> _Action item_
Go line by line through the entries and show those that hold the string "rose".

[Spatial object tracking data]
━━━━━━━━
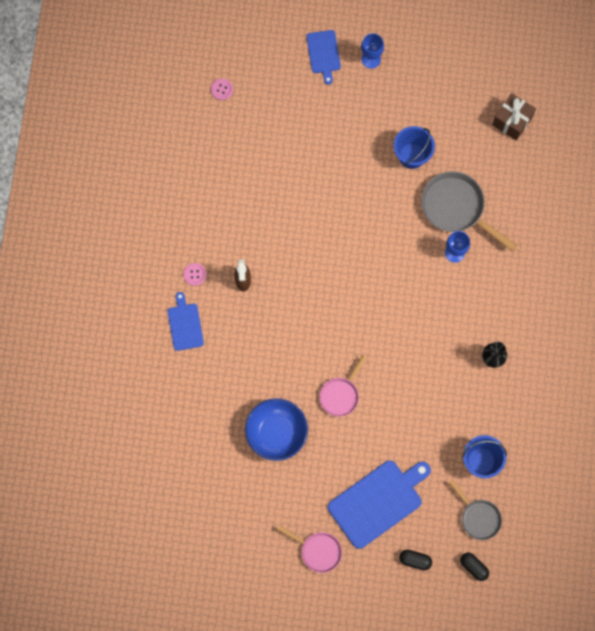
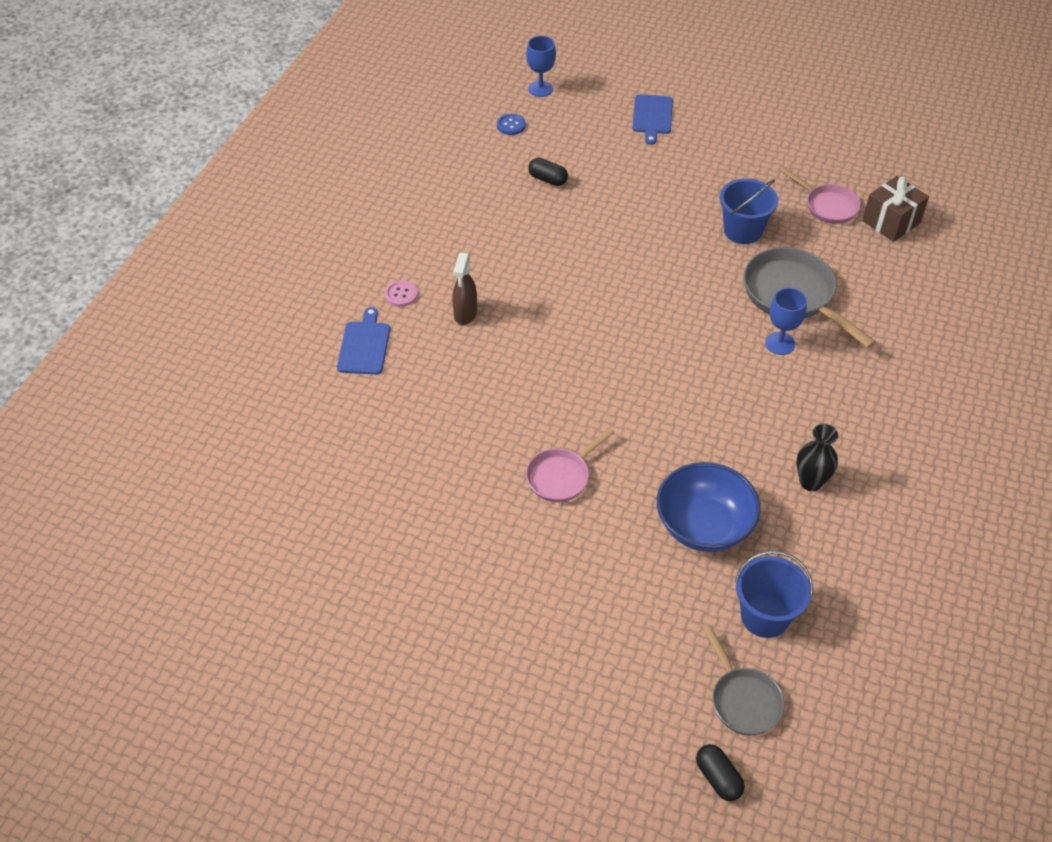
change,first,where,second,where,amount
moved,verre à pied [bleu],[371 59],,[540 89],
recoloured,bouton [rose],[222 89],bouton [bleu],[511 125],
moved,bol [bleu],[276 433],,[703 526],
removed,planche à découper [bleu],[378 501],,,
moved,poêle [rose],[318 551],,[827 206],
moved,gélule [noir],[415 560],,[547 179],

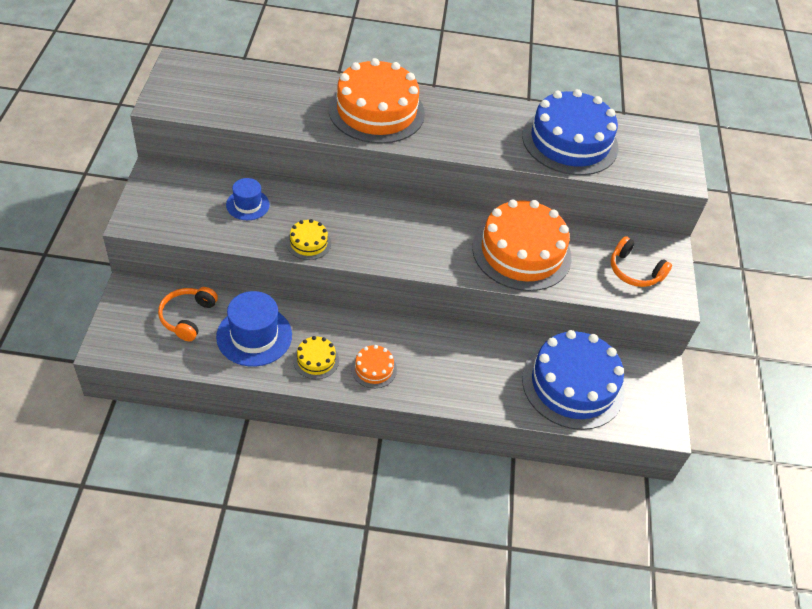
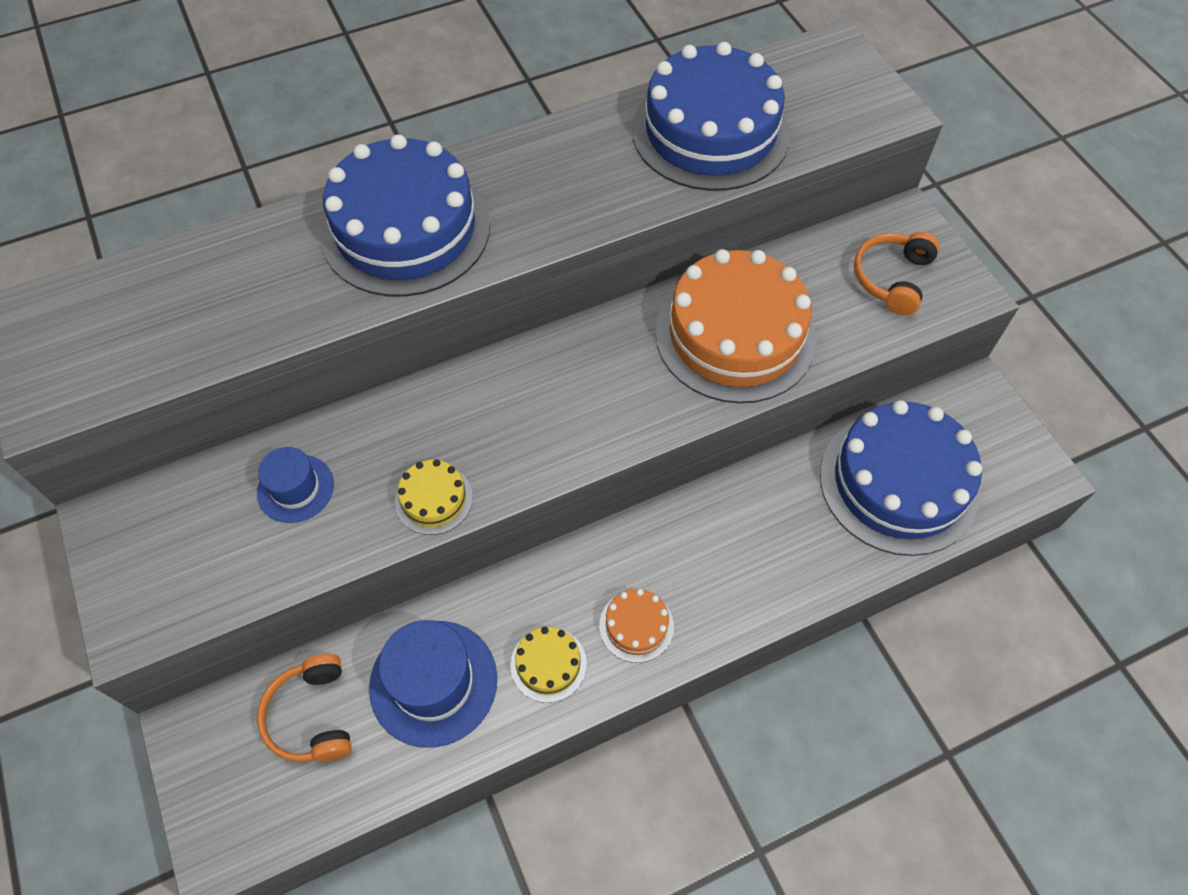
change,first,where,second,where,amount
recoloured,gâteau [orange],[376 111],gâteau [bleu],[405 229],
turned,casque audio [orange],[634 271],,[892 278],105 degrees clockwise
━━━━━━━━
> _Reply_
recoloured,bouton [rose],[222 89],bouton [bleu],[511 125],
moved,poêle [rose],[318 551],,[827 206],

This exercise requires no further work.